------ EXTRACTED ENTRIES

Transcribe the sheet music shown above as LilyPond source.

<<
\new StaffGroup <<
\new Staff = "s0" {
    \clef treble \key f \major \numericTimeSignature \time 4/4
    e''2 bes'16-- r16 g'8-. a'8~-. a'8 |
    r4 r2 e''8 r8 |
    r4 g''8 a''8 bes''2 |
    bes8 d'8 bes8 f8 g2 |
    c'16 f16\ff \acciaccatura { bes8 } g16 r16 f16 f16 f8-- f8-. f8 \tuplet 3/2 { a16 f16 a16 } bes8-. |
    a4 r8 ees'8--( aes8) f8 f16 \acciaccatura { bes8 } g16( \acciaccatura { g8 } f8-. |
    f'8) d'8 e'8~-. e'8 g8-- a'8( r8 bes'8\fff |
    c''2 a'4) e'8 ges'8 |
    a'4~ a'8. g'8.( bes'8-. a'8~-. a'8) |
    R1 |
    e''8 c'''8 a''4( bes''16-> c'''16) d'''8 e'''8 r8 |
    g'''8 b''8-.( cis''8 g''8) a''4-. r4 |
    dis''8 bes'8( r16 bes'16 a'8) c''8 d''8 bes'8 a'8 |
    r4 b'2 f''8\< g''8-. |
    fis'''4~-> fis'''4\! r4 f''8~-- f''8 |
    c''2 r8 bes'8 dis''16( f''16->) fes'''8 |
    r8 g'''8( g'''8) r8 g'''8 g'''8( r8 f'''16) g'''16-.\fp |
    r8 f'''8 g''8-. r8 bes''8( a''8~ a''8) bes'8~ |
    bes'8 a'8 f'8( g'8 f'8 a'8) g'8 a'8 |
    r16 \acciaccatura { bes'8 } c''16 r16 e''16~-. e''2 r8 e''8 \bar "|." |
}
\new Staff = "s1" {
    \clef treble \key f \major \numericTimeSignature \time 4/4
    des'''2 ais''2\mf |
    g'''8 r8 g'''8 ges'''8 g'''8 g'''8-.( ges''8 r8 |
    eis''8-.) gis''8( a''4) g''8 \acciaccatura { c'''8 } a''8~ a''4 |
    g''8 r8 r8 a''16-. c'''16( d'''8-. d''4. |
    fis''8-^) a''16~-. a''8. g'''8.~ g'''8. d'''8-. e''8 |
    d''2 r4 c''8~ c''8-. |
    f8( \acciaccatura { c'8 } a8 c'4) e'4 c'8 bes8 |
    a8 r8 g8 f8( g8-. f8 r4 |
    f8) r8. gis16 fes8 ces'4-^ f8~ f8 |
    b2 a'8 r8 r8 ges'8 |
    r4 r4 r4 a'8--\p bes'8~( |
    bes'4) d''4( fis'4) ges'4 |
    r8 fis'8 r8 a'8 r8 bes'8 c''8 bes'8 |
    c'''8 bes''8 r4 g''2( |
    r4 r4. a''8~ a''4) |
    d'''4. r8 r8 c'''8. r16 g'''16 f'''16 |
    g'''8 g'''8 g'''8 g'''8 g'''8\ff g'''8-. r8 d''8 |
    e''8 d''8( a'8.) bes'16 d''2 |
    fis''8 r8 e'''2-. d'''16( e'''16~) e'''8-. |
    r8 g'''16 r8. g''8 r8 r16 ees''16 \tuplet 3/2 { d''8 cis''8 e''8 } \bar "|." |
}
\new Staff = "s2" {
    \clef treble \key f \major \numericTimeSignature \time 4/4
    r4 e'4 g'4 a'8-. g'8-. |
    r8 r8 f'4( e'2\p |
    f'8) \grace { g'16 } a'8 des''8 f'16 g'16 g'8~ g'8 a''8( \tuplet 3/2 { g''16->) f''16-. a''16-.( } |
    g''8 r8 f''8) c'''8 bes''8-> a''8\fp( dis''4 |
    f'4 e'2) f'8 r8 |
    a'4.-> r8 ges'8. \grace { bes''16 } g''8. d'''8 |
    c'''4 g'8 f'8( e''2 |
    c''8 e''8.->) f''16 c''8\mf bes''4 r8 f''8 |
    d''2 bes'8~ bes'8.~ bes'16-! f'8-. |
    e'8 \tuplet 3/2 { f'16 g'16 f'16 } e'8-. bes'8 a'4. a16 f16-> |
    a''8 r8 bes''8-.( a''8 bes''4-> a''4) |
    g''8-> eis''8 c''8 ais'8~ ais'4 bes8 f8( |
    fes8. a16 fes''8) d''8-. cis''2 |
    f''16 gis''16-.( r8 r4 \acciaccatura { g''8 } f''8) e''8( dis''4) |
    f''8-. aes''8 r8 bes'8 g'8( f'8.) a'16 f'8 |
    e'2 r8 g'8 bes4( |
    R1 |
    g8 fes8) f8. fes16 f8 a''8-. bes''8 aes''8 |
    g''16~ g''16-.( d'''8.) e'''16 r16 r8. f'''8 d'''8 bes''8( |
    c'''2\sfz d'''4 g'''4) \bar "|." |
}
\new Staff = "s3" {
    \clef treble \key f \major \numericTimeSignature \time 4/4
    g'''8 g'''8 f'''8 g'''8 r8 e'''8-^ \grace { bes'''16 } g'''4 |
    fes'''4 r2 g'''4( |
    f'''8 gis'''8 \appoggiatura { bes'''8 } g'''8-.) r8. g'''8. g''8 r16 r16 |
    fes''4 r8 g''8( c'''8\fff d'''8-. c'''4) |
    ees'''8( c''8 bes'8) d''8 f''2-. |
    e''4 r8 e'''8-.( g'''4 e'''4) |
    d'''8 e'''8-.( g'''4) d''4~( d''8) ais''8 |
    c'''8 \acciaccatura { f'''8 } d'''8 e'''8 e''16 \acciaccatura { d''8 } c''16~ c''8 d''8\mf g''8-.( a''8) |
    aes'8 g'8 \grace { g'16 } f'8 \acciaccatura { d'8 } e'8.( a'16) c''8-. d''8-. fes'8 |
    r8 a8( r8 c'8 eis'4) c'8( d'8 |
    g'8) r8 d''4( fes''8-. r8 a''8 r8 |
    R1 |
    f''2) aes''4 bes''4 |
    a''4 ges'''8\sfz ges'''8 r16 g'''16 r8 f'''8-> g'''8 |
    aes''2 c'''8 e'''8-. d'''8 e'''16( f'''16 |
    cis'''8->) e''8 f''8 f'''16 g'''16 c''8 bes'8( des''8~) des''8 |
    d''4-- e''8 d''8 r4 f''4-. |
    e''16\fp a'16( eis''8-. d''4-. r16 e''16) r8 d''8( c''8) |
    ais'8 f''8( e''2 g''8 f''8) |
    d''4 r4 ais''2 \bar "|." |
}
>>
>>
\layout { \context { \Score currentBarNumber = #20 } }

------------

- WHAT YOU SHOULD DO:
Count the lines of the records that contain the string "tuplet", and give only that number.

- TASK RESULT:
4